**PROBLEM DESCRIPTION**.
Would you please set down the data again exactly as given, excluding the pictures?

**EXERCISE INPUTS**.

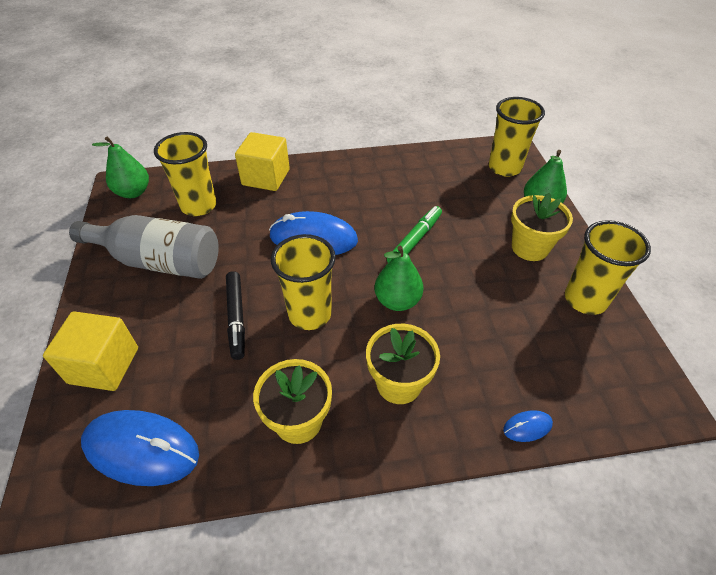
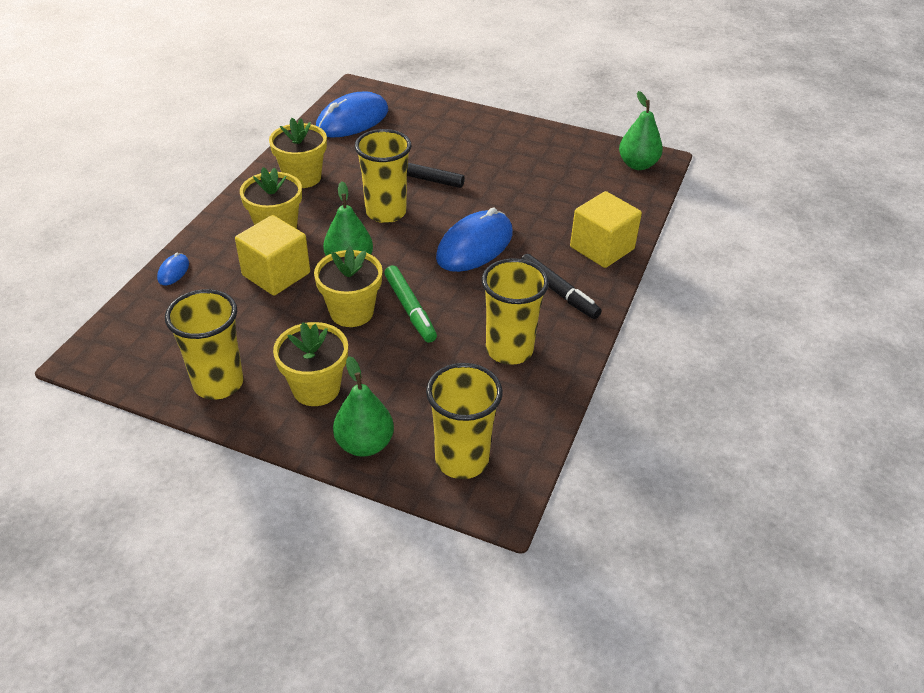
camera: 120 degrees right, 5 degrees down
(104, 365) = (433, 118): yellow cube -> yellow cube (276, 274)
(159, 261) = (521, 159): grey bottle -> none
(199, 206) = (584, 195): yellow cup -> yellow cup (509, 350)
(332, 180) = (558, 292): none -> black marker
(448, 268) = (351, 312): none -> yellow flower pot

**SOLUTION TO THE EXERCISE**.
camera: 120 degrees right, 5 degrees down
(104, 365) = (433, 118): yellow cube -> yellow cube (276, 274)
(159, 261) = (521, 159): grey bottle -> none
(199, 206) = (584, 195): yellow cup -> yellow cup (509, 350)
(332, 180) = (558, 292): none -> black marker
(448, 268) = (351, 312): none -> yellow flower pot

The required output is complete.